#### [Directions]
Find the word "yellow" in the data, then copy each line where it is found.

** Input data follows **

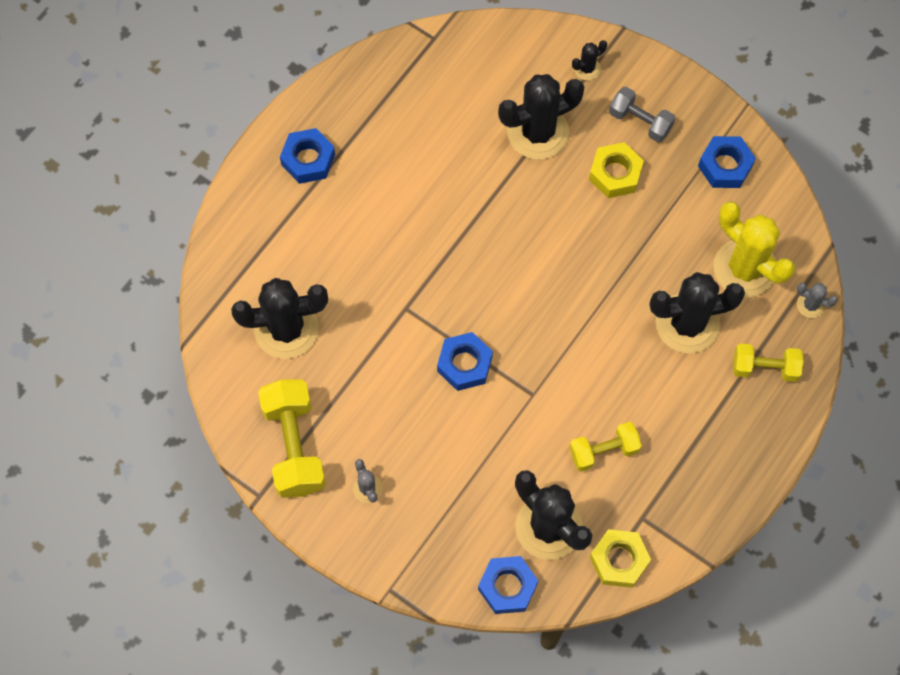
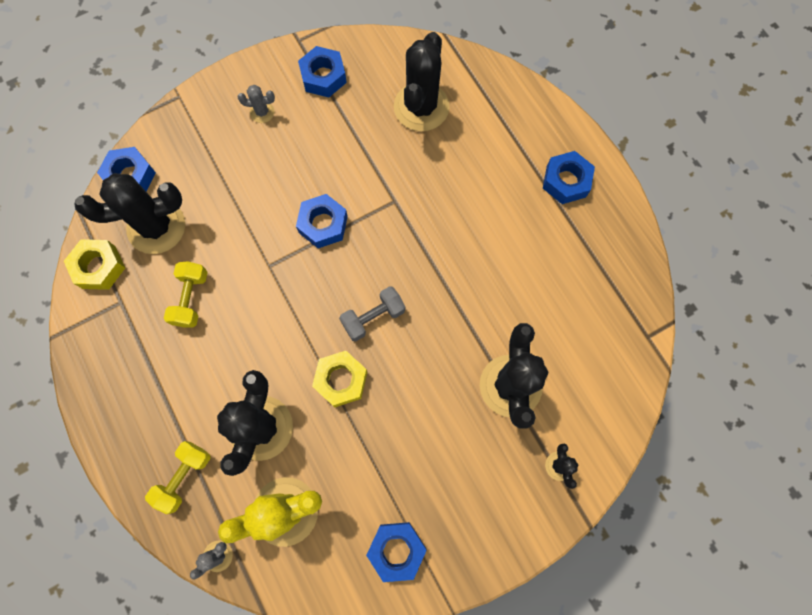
camera: 115 degrees right, 5 degrees up
(294, 446) = (323, 76): yellow dumbbell -> blue nut
(615, 174) = (436, 437): yellow nut -> yellow nut (341, 380)
(640, 121) = (480, 489): grey dumbbell -> grey dumbbell (373, 317)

** End of Input data **

#### [Response to this task]
(294, 446) = (323, 76): yellow dumbbell -> blue nut
(615, 174) = (436, 437): yellow nut -> yellow nut (341, 380)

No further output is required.